Spatial object tracking data:

═══

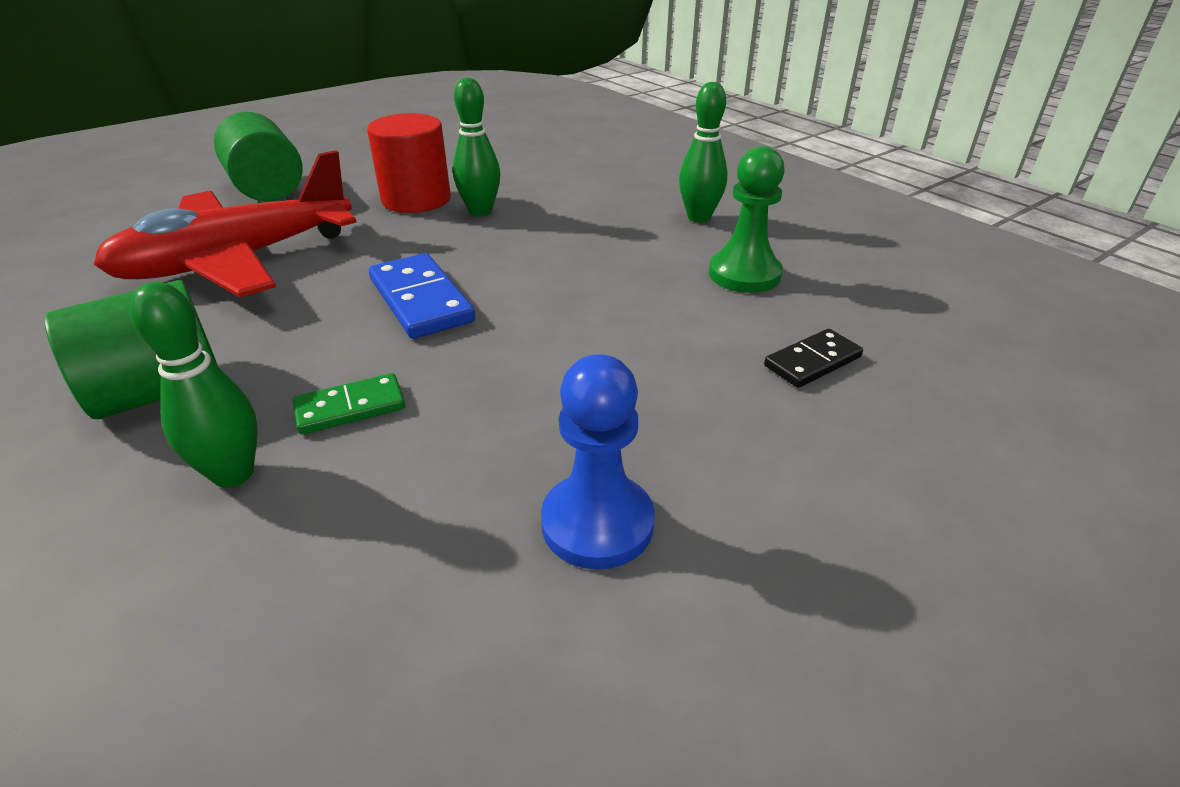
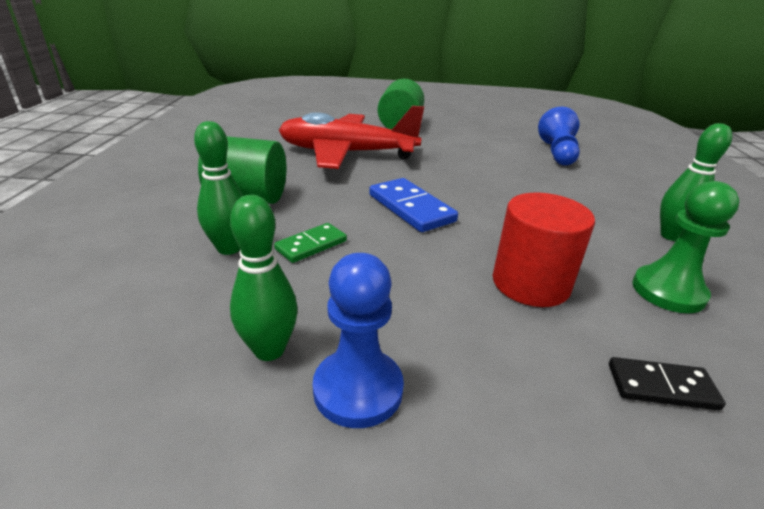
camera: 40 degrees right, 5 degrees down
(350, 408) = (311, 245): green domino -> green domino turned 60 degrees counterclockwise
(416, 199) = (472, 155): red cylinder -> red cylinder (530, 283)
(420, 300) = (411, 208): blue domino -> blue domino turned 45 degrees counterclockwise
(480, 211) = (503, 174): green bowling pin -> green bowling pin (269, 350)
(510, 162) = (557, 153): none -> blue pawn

═══

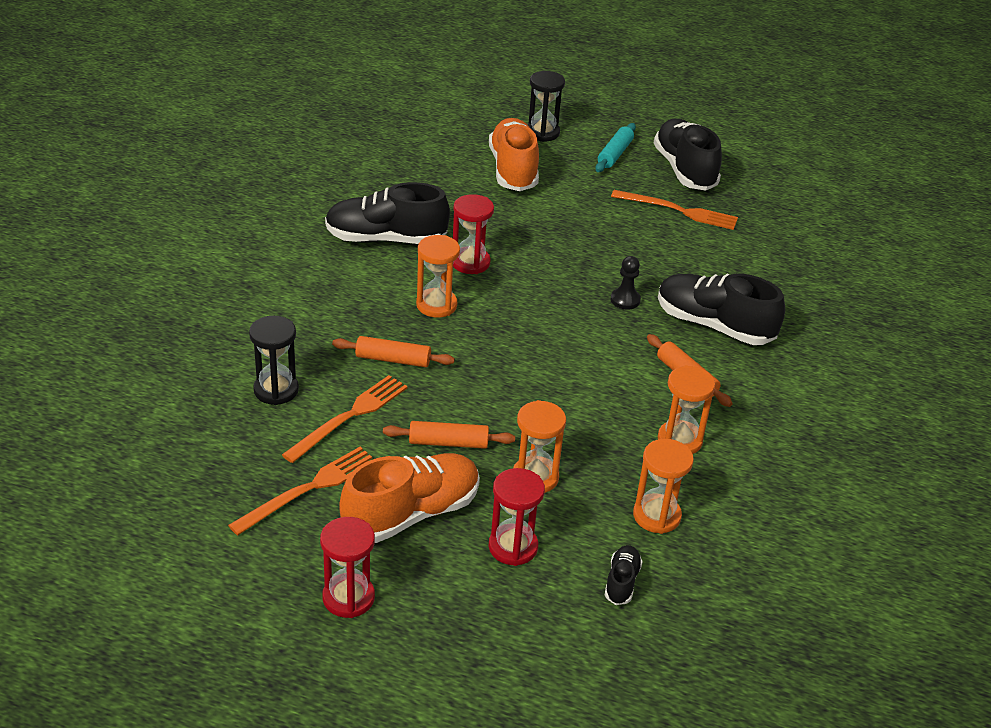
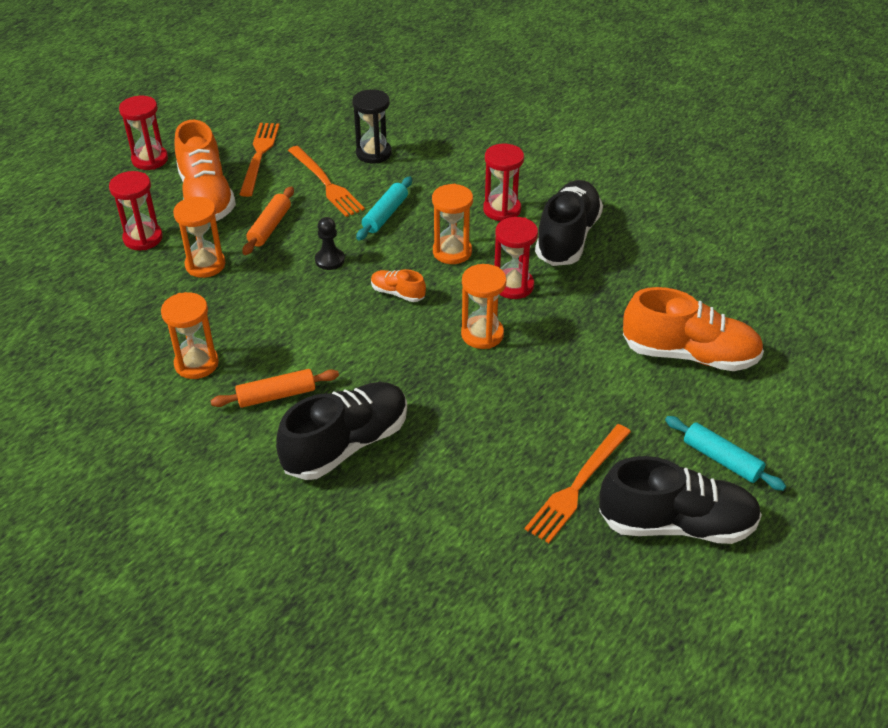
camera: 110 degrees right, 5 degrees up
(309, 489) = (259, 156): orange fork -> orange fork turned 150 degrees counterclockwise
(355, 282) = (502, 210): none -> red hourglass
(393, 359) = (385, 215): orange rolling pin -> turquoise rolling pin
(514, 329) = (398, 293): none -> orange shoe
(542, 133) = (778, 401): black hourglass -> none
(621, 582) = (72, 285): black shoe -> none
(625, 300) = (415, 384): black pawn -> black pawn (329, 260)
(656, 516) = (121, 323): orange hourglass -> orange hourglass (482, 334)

═══

### Task prompt
From the data above, output exactly the lines between the one containing "(480, 211) = (503, 174): green" and the one containing "(510, 162) = (557, 153): none -> blue pawn", counting both of them.

### Response to the task
(480, 211) = (503, 174): green bowling pin -> green bowling pin (269, 350)
(510, 162) = (557, 153): none -> blue pawn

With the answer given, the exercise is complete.